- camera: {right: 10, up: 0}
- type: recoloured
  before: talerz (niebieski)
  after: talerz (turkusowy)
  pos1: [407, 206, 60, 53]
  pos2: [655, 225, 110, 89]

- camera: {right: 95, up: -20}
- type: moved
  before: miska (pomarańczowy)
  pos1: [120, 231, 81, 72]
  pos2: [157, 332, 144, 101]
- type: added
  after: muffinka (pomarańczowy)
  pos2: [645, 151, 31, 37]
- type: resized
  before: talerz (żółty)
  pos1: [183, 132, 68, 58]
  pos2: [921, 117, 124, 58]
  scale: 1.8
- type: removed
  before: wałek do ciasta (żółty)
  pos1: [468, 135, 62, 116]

--

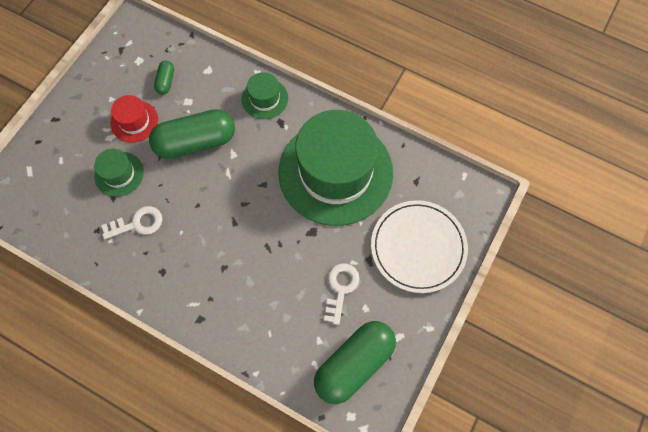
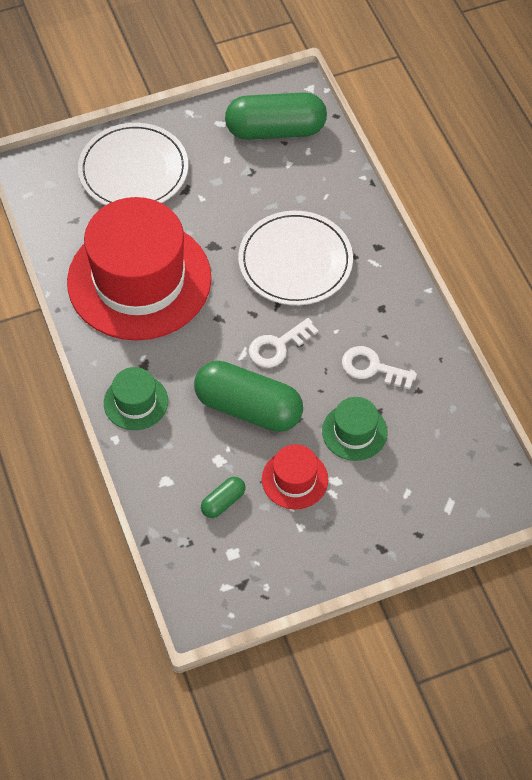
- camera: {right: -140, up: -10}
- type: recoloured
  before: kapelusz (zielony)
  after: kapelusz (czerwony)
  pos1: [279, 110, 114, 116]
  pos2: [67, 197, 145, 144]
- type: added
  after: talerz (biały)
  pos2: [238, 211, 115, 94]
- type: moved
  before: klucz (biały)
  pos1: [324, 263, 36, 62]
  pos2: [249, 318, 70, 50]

• _What is being asked_
Only one stretch of the records above is wanted: the lines between the one holding "before: talerz (niebieski)" and the one holding "pos1: [407, 206, 60, 53]", inclusive, reproduced exactly.

• _Task solution_
  before: talerz (niebieski)
  after: talerz (turkusowy)
  pos1: [407, 206, 60, 53]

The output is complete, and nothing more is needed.